**Task item**. Give again, exactly as written, the lines of the records below from the line with "BUZZER3: KY-012 -> KY-006" to the line with "OLED pin GND: GND -> 5V". Both end lines count; pictures do not.

**Material for the task**.
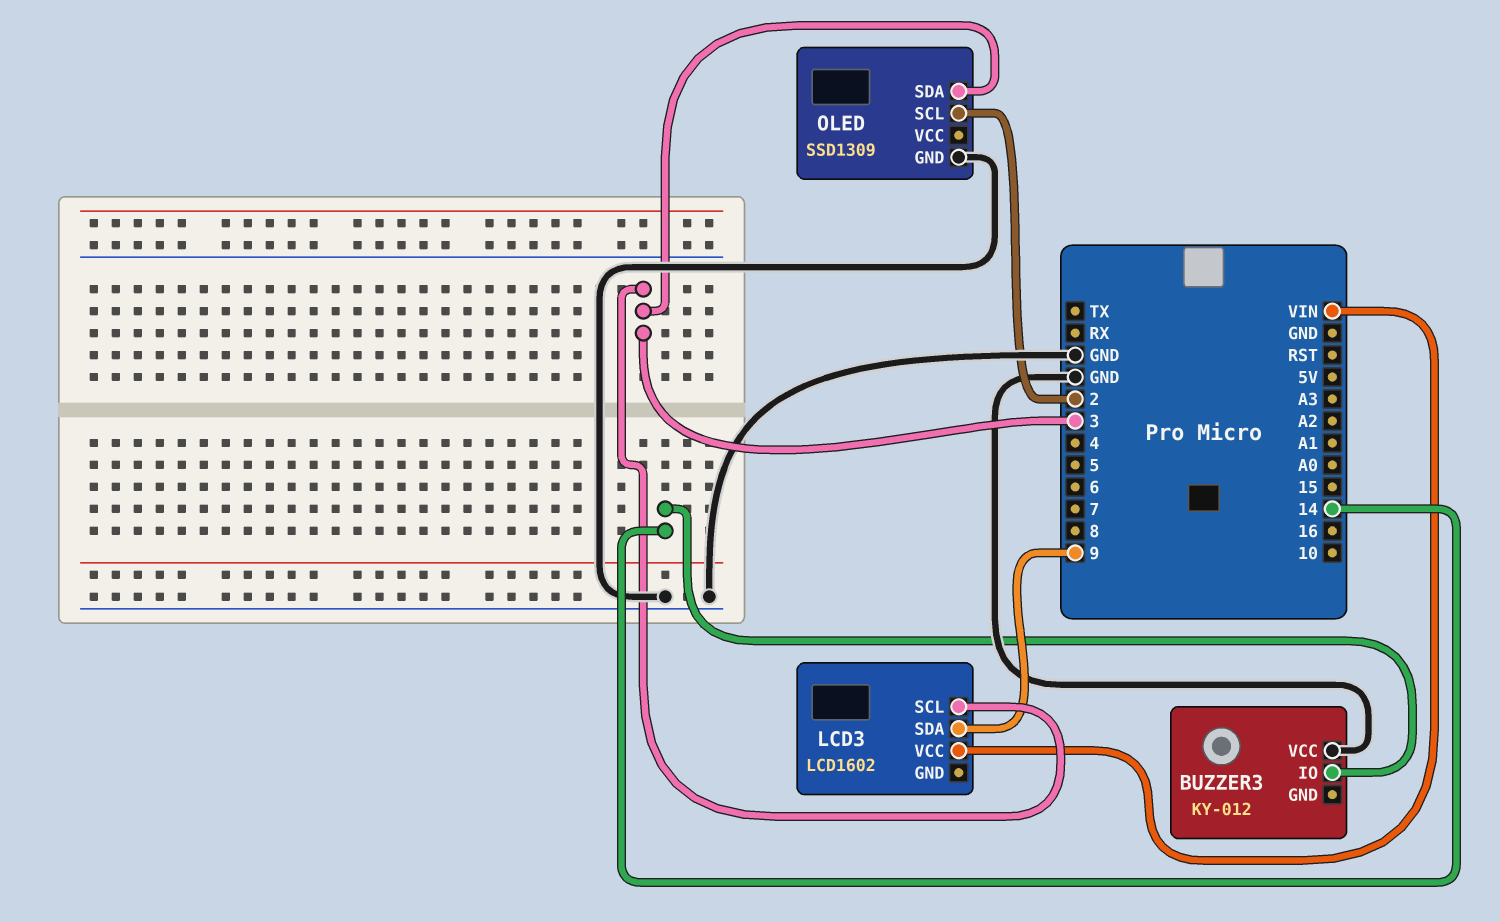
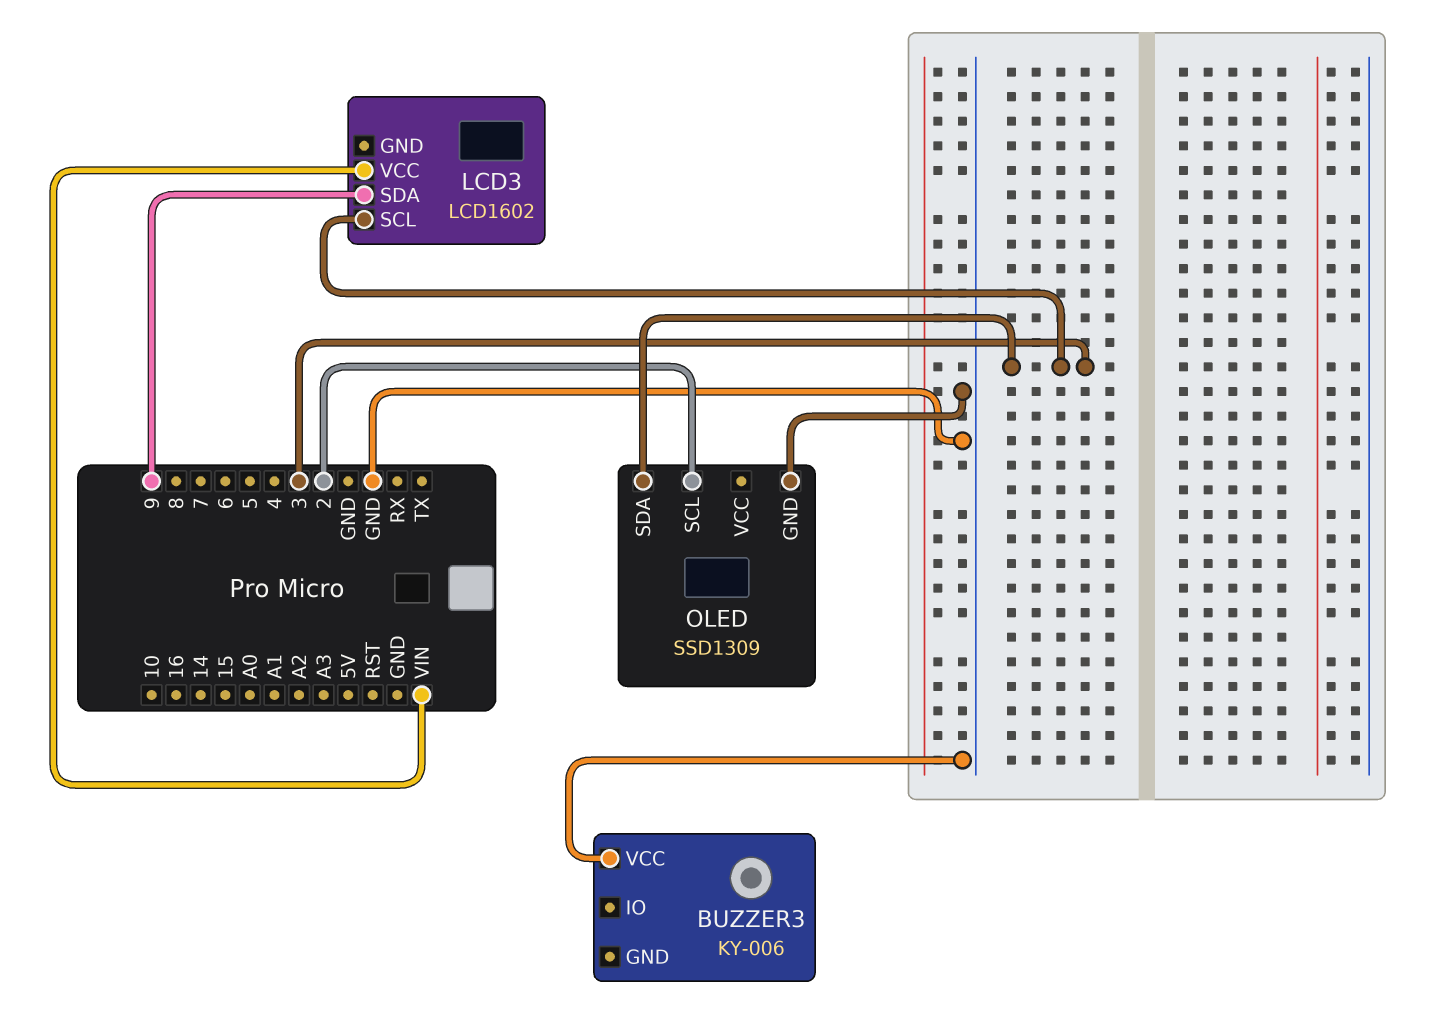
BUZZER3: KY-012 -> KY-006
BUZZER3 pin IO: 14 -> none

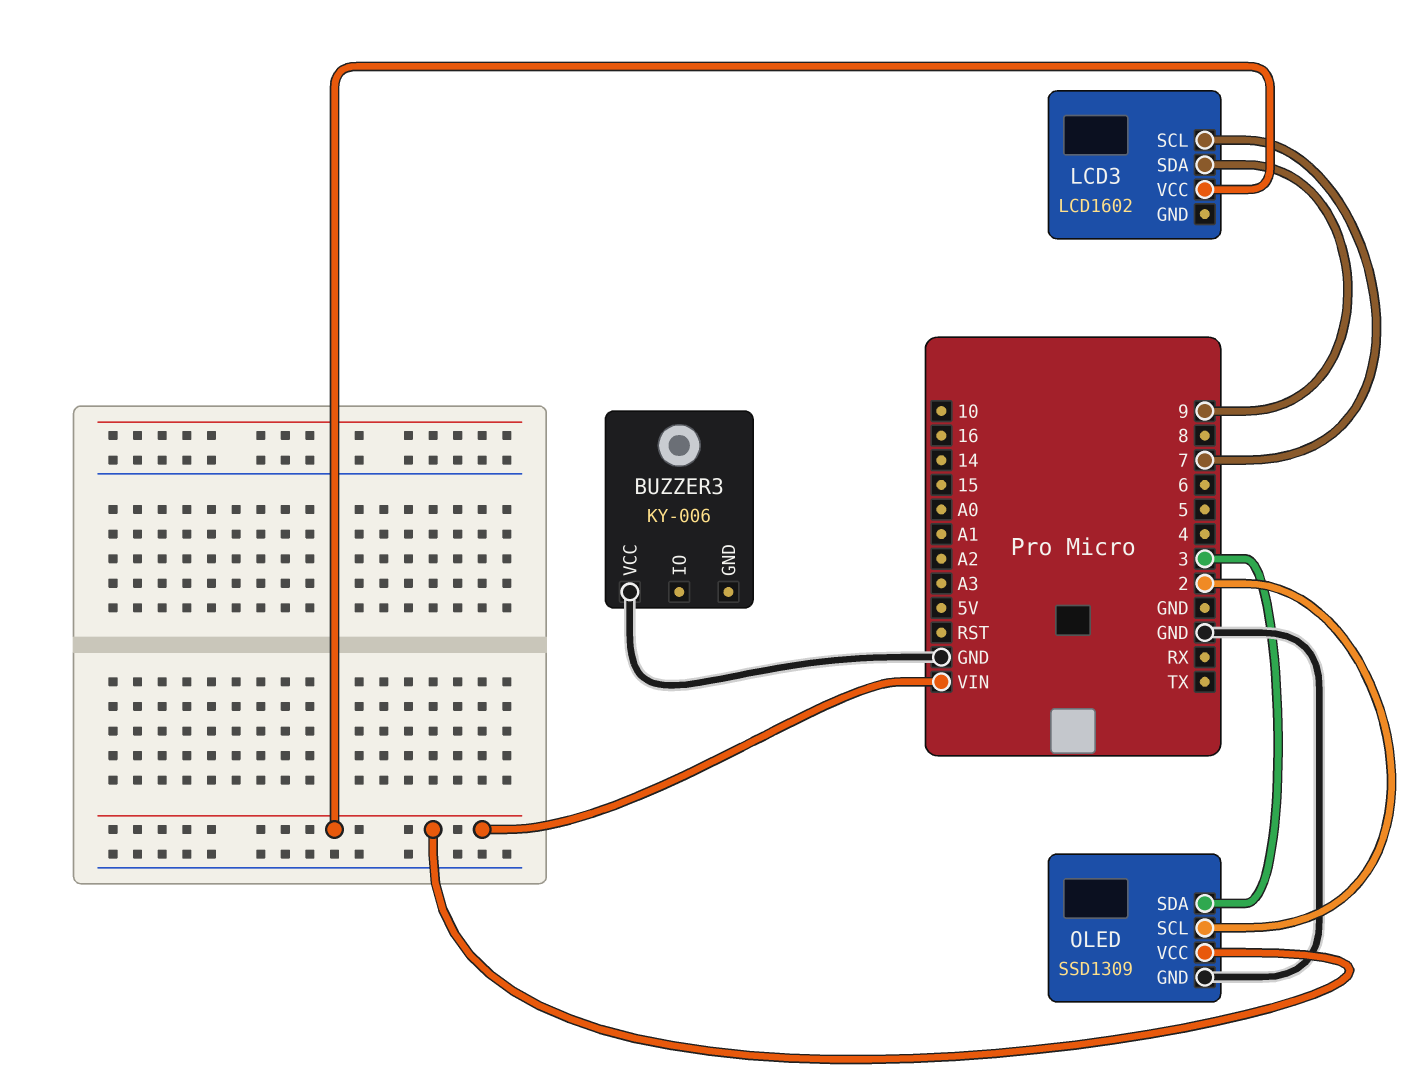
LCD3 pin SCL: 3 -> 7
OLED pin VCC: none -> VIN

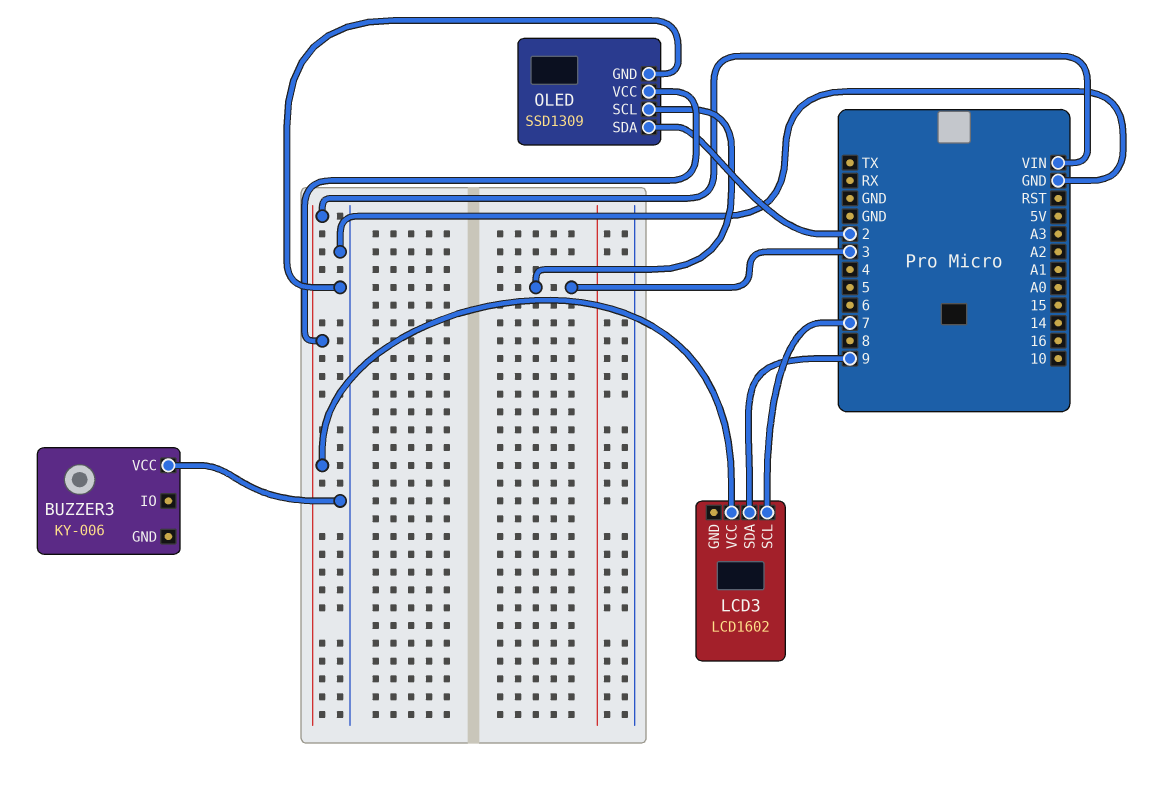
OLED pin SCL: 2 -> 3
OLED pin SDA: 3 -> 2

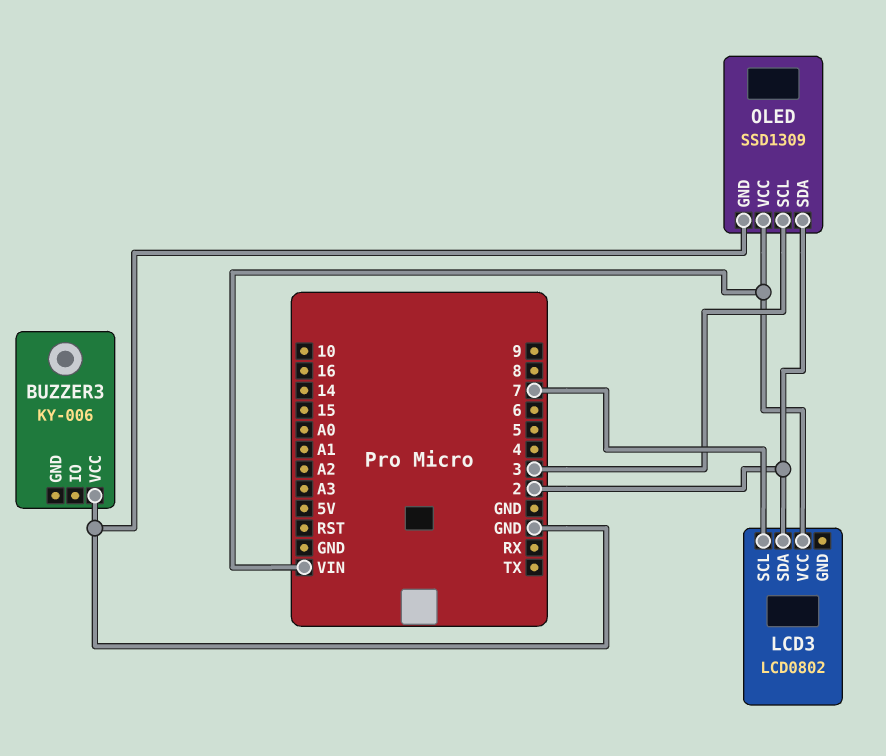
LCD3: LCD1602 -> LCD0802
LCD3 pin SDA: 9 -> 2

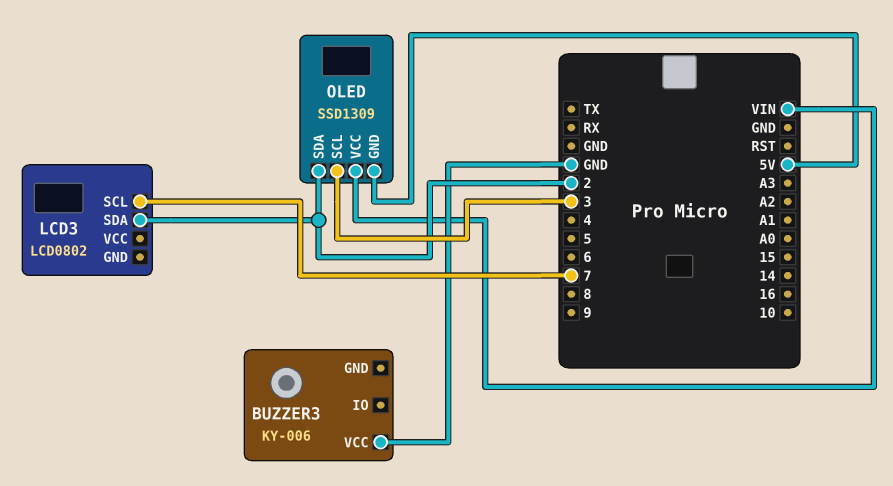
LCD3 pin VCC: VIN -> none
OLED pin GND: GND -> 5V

--

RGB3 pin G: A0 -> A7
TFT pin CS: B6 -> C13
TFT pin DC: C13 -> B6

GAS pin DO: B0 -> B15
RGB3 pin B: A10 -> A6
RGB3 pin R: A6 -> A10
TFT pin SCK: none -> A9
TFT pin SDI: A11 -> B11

**Response box**.
BUZZER3: KY-012 -> KY-006
BUZZER3 pin IO: 14 -> none

LCD3 pin SCL: 3 -> 7
OLED pin VCC: none -> VIN

OLED pin SCL: 2 -> 3
OLED pin SDA: 3 -> 2

LCD3: LCD1602 -> LCD0802
LCD3 pin SDA: 9 -> 2

LCD3 pin VCC: VIN -> none
OLED pin GND: GND -> 5V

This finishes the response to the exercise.